= Beginning of Section =

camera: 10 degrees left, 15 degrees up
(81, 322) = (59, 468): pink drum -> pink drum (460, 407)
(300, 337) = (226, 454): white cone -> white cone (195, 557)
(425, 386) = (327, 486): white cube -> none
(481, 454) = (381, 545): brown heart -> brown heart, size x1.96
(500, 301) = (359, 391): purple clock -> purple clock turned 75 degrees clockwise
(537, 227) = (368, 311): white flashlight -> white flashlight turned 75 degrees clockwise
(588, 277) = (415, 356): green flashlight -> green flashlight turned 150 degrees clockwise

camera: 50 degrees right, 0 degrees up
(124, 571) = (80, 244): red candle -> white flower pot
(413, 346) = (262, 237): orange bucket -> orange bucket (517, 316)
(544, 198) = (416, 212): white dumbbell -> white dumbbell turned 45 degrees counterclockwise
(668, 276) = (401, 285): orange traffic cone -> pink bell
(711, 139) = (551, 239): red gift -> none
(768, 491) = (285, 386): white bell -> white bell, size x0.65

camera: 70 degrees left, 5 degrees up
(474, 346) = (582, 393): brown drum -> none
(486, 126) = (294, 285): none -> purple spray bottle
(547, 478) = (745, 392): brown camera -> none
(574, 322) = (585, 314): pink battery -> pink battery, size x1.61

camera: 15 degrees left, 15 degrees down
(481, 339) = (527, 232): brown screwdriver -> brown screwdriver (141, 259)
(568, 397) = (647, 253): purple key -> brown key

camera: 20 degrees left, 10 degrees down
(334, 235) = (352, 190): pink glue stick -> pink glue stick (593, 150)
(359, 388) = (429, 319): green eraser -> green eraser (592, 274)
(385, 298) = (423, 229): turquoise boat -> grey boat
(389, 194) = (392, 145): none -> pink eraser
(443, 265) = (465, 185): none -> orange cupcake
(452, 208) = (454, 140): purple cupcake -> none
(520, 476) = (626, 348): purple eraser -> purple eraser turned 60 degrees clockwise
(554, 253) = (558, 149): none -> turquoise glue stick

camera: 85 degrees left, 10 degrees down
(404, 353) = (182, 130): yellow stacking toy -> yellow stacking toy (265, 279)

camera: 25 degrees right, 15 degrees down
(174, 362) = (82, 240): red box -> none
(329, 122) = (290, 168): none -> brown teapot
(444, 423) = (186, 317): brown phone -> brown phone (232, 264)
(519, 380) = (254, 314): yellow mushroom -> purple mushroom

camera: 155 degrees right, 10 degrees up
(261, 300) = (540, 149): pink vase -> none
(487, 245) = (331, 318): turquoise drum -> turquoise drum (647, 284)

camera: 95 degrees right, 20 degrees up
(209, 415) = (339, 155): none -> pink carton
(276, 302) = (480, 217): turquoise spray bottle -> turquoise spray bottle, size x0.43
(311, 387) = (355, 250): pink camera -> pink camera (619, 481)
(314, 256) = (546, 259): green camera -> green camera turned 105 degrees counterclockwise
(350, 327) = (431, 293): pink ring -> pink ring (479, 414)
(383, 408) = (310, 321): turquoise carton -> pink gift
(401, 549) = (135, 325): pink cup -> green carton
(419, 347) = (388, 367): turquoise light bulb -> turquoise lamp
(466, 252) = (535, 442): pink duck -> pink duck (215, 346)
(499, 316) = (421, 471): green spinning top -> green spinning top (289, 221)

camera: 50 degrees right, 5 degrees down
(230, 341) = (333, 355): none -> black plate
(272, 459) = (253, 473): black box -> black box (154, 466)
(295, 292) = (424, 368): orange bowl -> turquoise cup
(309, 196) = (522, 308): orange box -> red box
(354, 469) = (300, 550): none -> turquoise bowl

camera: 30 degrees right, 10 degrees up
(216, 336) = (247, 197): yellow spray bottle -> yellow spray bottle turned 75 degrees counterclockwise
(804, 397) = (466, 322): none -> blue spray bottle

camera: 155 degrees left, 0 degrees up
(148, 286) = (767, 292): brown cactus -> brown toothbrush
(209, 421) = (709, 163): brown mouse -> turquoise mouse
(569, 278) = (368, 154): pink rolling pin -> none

= End of Section =

(HOW TO COMPLETE THIS TASK): Only the lines above from the line with "(711, 139) = (551, 239): red gift -> none" to the line with "camera: 85 degrees left, 10 degrees down", those two lines included, should be reproduced exactly.

(ANSWER BOX):
(711, 139) = (551, 239): red gift -> none
(768, 491) = (285, 386): white bell -> white bell, size x0.65

camera: 70 degrees left, 5 degrees up
(474, 346) = (582, 393): brown drum -> none
(486, 126) = (294, 285): none -> purple spray bottle
(547, 478) = (745, 392): brown camera -> none
(574, 322) = (585, 314): pink battery -> pink battery, size x1.61

camera: 15 degrees left, 15 degrees down
(481, 339) = (527, 232): brown screwdriver -> brown screwdriver (141, 259)
(568, 397) = (647, 253): purple key -> brown key

camera: 20 degrees left, 10 degrees down
(334, 235) = (352, 190): pink glue stick -> pink glue stick (593, 150)
(359, 388) = (429, 319): green eraser -> green eraser (592, 274)
(385, 298) = (423, 229): turquoise boat -> grey boat
(389, 194) = (392, 145): none -> pink eraser
(443, 265) = (465, 185): none -> orange cupcake
(452, 208) = (454, 140): purple cupcake -> none
(520, 476) = (626, 348): purple eraser -> purple eraser turned 60 degrees clockwise
(554, 253) = (558, 149): none -> turquoise glue stick

camera: 85 degrees left, 10 degrees down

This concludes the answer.